Goal: Transcribe each record exactly. Include every one.

[Segmentation data]
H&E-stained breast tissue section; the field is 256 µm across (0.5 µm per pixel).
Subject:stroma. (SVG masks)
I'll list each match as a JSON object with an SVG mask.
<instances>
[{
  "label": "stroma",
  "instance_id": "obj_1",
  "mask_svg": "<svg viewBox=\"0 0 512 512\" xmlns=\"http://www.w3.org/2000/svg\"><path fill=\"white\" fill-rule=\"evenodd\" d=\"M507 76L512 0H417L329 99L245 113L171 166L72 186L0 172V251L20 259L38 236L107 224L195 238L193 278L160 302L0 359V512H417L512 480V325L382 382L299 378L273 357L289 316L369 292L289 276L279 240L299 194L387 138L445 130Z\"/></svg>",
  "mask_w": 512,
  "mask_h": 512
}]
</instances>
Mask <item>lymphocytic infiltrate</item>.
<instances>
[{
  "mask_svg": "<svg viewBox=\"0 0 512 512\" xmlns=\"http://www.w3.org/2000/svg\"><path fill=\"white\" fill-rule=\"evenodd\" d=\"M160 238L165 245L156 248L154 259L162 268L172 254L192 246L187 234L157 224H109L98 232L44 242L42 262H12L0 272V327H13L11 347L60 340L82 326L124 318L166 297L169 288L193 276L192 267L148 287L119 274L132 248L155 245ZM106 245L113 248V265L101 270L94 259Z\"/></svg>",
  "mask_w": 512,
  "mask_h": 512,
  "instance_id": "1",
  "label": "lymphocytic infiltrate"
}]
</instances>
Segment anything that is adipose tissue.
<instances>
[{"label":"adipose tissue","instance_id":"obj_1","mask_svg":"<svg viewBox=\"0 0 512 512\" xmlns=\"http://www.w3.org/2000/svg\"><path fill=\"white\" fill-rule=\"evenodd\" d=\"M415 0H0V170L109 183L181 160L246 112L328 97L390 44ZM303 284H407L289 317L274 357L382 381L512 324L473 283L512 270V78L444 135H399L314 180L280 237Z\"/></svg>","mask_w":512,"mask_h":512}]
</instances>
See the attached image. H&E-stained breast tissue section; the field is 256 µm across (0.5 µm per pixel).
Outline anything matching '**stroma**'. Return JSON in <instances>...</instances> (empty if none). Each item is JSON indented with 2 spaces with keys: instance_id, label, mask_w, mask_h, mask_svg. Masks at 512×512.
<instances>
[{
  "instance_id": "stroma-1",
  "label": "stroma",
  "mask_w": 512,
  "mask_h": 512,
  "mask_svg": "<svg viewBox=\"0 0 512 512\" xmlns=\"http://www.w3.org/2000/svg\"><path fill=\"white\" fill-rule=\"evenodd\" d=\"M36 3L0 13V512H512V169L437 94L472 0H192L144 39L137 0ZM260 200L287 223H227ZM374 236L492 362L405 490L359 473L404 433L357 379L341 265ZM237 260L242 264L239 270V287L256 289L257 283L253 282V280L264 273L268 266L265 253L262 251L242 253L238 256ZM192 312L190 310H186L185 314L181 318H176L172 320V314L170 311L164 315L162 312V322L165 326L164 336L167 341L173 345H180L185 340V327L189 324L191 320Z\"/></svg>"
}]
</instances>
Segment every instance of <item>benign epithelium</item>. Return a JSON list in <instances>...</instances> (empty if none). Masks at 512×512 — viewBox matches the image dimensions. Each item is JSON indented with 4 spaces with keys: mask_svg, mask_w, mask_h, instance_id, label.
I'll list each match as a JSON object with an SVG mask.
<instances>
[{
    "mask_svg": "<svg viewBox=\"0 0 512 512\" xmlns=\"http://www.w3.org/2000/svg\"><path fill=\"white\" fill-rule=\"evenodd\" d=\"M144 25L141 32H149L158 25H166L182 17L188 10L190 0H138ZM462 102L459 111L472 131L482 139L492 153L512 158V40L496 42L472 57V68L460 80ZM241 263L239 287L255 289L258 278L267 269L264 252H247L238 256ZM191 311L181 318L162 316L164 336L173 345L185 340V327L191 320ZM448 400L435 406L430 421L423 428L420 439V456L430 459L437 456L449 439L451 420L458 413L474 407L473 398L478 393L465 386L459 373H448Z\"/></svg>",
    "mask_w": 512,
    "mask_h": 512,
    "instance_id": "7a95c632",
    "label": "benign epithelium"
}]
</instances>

Solved exercise:
H&E-stained breast tissue section; the field is 256 µm across (0.5 µm per pixel).
Subject:stroma. (SVG masks)
I'll list each match as a JSON object with an SVG mask.
<instances>
[{
  "label": "stroma",
  "instance_id": "obj_1",
  "mask_svg": "<svg viewBox=\"0 0 512 512\" xmlns=\"http://www.w3.org/2000/svg\"><path fill=\"white\" fill-rule=\"evenodd\" d=\"M507 76L512 0H417L329 99L245 113L171 166L72 186L0 172V251L20 259L38 236L107 224L195 238L193 278L160 302L0 359V512H417L512 480V325L382 382L299 378L273 357L289 316L369 292L289 276L279 240L299 194L387 138L445 130Z\"/></svg>",
  "mask_w": 512,
  "mask_h": 512
}]
</instances>
Mask <item>lymphocytic infiltrate</item>.
<instances>
[{
  "mask_svg": "<svg viewBox=\"0 0 512 512\" xmlns=\"http://www.w3.org/2000/svg\"><path fill=\"white\" fill-rule=\"evenodd\" d=\"M160 238L165 245L156 248L154 259L162 268L172 254L192 246L187 234L157 224H109L98 232L44 242L42 262H12L0 272V327H13L11 347L60 340L82 326L124 318L166 297L169 288L193 276L192 267L148 287L119 274L132 248L155 245ZM106 245L113 248V265L101 270L94 259Z\"/></svg>",
  "mask_w": 512,
  "mask_h": 512,
  "instance_id": "1",
  "label": "lymphocytic infiltrate"
}]
</instances>
Segment anything that is adipose tissue.
<instances>
[{"label":"adipose tissue","instance_id":"obj_1","mask_svg":"<svg viewBox=\"0 0 512 512\" xmlns=\"http://www.w3.org/2000/svg\"><path fill=\"white\" fill-rule=\"evenodd\" d=\"M415 0H0V170L109 183L181 160L246 112L328 97L390 44ZM303 284H407L289 317L274 357L382 381L512 324L473 283L512 270V78L444 135H399L314 180L280 237Z\"/></svg>","mask_w":512,"mask_h":512}]
</instances>
See the attached image. H&E-stained breast tissue section; the field is 256 µm across (0.5 µm per pixel).
Outline anything matching '**stroma**'. Return JSON in <instances>...</instances> (empty if none). Each item is JSON indented with 2 spaces with keys: instance_id, label, mask_w, mask_h, mask_svg. Masks at 512×512.
<instances>
[{
  "instance_id": "stroma-1",
  "label": "stroma",
  "mask_w": 512,
  "mask_h": 512,
  "mask_svg": "<svg viewBox=\"0 0 512 512\" xmlns=\"http://www.w3.org/2000/svg\"><path fill=\"white\" fill-rule=\"evenodd\" d=\"M36 3L0 13V512H512V169L437 94L472 0H192L144 39L137 0ZM260 200L287 223H227ZM374 236L492 362L405 490L359 473L404 433L357 379L341 265ZM237 260L242 264L239 270V287L256 289L257 283L253 282V280L264 273L268 266L265 253L262 251L242 253L238 256ZM192 312L190 310H186L185 314L181 318H176L172 320V314L170 311L164 315L162 312V322L165 326L164 336L167 341L173 345H180L185 340V327L189 324L191 320Z\"/></svg>"
}]
</instances>
Segment every instance of <item>benign epithelium</item>. Return a JSON list in <instances>...</instances> (empty if none). Masks at 512×512 — viewBox matches the image dimensions. Each item is JSON indented with 4 spaces with keys: mask_svg, mask_w, mask_h, instance_id, label.
I'll list each match as a JSON object with an SVG mask.
<instances>
[{
    "mask_svg": "<svg viewBox=\"0 0 512 512\" xmlns=\"http://www.w3.org/2000/svg\"><path fill=\"white\" fill-rule=\"evenodd\" d=\"M144 25L141 32H149L158 25H166L182 17L188 10L190 0H138ZM462 102L459 111L472 131L482 139L492 153L512 158V40L496 42L472 57V68L460 80ZM241 263L239 287L255 289L258 278L267 269L264 252H247L238 256ZM191 311L181 318L162 316L164 336L173 345L185 340V327L191 320ZM448 400L435 406L430 421L423 428L420 439V456L430 459L437 456L449 439L451 420L458 413L474 407L473 398L478 393L465 386L459 373H448Z\"/></svg>",
    "mask_w": 512,
    "mask_h": 512,
    "instance_id": "7a95c632",
    "label": "benign epithelium"
}]
</instances>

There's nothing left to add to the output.